*Instructions to follow*. Wherever a line in the records contains the word "eraser", return that line.

Extracted records Start Marker

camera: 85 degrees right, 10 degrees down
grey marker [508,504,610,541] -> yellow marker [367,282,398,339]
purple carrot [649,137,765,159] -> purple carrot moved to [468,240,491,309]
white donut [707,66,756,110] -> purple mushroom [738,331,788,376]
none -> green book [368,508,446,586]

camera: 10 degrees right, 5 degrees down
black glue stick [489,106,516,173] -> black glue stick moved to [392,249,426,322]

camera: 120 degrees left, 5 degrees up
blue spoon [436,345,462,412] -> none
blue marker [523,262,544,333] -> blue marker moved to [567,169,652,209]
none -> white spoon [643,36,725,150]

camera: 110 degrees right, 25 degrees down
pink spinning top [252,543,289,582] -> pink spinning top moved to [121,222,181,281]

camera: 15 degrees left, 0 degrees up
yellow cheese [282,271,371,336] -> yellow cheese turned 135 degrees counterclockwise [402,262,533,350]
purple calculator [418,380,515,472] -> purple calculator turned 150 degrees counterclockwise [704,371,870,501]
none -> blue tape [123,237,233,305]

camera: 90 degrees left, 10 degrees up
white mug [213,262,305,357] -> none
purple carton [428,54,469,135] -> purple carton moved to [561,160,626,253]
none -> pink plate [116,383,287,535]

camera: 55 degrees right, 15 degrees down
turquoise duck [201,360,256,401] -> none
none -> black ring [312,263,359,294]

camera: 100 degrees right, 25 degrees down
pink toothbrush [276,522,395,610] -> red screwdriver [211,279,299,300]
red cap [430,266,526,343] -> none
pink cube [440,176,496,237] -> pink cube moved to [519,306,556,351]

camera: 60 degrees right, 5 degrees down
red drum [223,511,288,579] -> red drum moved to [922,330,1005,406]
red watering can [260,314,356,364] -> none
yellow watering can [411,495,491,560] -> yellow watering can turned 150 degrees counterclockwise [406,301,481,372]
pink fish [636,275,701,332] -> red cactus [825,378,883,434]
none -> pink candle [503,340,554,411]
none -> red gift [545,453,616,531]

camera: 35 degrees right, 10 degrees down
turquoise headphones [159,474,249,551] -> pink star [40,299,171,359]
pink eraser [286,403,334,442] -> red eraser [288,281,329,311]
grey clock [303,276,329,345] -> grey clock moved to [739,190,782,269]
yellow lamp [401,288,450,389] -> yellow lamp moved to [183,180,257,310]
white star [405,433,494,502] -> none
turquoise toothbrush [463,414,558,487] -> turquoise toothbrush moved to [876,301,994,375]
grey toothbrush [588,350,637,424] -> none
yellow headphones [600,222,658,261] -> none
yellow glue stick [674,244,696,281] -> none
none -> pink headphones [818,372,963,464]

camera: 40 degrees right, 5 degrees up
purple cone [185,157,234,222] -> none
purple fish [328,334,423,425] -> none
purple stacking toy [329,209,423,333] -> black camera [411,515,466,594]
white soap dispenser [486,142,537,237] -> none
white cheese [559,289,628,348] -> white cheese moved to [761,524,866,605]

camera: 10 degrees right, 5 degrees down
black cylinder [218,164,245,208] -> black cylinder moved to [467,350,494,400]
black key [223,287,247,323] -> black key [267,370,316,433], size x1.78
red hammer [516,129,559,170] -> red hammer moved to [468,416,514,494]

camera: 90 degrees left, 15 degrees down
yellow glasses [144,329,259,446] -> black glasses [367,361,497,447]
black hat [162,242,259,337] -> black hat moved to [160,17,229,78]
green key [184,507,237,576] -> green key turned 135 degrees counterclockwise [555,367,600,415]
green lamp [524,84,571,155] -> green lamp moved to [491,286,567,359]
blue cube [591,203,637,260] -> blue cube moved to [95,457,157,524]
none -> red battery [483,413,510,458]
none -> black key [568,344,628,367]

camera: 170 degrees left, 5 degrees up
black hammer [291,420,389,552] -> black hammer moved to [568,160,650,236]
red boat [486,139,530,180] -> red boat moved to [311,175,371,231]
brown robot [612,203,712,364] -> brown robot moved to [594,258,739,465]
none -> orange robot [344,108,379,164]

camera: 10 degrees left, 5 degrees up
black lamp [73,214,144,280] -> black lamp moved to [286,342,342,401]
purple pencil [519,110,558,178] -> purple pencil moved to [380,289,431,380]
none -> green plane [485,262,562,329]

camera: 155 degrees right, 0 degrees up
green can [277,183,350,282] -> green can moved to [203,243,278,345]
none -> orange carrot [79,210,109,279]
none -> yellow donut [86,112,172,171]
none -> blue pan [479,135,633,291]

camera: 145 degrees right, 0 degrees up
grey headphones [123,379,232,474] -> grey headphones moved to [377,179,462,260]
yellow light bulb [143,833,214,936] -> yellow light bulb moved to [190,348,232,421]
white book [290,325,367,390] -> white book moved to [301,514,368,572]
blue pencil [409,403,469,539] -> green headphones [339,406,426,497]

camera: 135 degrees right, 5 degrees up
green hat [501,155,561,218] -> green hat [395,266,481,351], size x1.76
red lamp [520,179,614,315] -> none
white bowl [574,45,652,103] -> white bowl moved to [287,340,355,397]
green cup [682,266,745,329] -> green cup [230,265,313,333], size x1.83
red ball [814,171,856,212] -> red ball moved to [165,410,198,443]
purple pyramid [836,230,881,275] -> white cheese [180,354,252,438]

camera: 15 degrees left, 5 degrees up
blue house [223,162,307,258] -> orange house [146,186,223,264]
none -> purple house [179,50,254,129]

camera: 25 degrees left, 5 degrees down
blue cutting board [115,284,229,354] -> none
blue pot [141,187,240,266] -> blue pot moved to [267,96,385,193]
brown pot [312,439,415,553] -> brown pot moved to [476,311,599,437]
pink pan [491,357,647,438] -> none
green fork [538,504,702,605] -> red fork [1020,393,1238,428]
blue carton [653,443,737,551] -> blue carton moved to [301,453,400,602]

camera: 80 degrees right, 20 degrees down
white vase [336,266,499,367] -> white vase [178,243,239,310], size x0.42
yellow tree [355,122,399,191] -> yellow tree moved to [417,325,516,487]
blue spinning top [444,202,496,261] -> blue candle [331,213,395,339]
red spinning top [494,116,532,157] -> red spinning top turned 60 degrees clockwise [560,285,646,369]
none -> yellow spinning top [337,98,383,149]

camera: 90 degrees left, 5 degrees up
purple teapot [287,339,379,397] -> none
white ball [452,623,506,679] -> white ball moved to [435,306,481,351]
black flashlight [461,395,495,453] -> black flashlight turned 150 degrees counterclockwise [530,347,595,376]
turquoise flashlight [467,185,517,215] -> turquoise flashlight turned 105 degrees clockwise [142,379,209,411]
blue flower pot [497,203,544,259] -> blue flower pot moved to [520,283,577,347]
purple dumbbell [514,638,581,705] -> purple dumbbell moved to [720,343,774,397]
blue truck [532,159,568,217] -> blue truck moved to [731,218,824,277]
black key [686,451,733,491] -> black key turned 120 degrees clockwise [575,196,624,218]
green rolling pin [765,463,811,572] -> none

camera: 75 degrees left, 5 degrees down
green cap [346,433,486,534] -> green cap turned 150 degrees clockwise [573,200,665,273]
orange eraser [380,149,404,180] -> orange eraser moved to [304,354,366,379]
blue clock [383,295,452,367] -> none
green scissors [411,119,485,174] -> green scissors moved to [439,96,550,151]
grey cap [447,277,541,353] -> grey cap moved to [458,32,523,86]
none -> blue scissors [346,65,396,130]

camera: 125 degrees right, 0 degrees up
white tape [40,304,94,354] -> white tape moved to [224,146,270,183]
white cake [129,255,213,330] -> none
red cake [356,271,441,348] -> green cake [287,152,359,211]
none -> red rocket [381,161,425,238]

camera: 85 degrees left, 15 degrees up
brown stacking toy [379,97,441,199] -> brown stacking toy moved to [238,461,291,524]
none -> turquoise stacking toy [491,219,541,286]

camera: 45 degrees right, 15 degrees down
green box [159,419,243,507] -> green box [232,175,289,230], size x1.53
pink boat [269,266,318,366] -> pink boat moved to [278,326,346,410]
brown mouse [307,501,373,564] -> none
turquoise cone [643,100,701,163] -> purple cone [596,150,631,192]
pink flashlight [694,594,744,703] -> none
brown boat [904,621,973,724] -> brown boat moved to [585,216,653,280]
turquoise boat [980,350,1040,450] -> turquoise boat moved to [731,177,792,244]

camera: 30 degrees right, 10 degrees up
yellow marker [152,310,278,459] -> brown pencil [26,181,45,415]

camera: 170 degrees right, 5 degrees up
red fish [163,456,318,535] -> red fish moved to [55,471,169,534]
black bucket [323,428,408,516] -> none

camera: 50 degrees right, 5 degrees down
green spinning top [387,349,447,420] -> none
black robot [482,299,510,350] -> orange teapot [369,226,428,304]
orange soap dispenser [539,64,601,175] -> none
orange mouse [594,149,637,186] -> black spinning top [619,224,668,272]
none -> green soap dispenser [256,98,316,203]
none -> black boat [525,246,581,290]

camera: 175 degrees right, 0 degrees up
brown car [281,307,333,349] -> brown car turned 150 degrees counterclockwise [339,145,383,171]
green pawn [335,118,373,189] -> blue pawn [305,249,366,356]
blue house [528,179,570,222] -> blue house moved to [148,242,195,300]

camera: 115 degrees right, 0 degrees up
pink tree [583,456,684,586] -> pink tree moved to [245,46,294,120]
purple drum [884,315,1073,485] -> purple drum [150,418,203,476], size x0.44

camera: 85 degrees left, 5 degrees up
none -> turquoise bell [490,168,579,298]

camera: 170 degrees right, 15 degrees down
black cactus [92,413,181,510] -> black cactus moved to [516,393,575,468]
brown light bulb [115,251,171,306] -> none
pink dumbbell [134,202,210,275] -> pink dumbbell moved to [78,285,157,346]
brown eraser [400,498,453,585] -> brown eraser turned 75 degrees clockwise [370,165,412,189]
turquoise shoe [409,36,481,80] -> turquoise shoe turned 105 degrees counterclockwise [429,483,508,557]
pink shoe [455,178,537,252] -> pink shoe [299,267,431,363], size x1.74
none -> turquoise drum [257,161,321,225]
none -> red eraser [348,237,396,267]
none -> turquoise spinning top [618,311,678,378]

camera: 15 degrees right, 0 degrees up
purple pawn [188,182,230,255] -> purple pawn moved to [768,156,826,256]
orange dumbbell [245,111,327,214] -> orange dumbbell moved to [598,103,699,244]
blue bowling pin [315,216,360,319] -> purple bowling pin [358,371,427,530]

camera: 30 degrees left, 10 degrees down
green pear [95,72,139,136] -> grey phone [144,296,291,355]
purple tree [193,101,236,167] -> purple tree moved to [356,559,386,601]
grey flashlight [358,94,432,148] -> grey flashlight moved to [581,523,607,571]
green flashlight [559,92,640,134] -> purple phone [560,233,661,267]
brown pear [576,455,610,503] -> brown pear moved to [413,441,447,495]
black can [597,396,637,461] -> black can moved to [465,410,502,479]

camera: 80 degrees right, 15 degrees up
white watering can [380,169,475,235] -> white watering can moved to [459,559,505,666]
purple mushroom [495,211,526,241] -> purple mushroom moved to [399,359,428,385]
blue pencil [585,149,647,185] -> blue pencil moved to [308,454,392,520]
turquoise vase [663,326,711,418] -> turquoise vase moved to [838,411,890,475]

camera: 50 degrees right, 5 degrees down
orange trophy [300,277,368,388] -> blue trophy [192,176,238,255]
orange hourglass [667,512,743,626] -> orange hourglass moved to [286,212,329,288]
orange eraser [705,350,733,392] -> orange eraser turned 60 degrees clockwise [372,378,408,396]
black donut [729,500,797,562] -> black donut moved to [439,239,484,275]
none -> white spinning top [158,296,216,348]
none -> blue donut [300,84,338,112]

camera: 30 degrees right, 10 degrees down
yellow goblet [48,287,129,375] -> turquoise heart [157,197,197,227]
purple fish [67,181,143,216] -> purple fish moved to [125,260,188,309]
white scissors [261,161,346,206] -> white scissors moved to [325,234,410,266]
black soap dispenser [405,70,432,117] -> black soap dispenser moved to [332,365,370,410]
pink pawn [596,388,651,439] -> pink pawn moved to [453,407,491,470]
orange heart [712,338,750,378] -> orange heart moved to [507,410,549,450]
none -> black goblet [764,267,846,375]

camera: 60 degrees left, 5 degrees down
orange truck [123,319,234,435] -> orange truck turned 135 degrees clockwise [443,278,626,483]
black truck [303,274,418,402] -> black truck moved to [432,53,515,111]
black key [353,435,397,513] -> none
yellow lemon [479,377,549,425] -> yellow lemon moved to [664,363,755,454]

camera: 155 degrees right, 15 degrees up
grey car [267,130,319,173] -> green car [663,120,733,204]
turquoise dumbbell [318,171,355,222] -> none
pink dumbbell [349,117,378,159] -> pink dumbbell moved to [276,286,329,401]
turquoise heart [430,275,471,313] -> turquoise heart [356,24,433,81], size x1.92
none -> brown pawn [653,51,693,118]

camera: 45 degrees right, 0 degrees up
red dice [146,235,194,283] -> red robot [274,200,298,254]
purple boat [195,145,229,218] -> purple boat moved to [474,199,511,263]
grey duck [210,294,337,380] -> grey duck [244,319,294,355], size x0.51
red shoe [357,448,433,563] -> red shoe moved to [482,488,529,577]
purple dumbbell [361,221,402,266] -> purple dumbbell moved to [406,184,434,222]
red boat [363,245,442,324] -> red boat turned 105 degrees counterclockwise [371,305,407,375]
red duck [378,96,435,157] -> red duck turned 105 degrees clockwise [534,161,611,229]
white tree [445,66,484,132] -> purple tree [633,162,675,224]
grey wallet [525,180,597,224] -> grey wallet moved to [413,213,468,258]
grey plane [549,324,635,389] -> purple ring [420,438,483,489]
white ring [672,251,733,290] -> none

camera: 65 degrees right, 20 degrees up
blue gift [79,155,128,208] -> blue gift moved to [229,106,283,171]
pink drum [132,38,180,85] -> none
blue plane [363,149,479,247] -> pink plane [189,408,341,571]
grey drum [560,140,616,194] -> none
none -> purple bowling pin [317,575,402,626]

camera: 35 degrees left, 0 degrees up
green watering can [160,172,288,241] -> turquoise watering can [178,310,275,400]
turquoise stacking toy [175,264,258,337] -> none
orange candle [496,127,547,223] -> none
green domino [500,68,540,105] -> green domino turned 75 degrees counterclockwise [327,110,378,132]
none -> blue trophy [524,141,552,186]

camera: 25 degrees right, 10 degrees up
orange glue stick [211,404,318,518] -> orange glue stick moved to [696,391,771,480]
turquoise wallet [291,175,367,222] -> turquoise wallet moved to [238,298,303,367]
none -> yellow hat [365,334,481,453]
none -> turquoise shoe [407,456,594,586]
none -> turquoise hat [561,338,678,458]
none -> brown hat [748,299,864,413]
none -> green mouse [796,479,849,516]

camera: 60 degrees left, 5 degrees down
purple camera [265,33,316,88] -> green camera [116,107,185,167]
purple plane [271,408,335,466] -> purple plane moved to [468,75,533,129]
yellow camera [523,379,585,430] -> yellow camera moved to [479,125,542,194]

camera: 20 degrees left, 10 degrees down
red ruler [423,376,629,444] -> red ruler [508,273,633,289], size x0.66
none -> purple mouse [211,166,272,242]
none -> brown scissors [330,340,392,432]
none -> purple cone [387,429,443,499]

Extracted records End Marker

*Expected answer*.
pink eraser [286,403,334,442] -> red eraser [288,281,329,311]
orange eraser [380,149,404,180] -> orange eraser moved to [304,354,366,379]
brown eraser [400,498,453,585] -> brown eraser turned 75 degrees clockwise [370,165,412,189]
none -> red eraser [348,237,396,267]
orange eraser [705,350,733,392] -> orange eraser turned 60 degrees clockwise [372,378,408,396]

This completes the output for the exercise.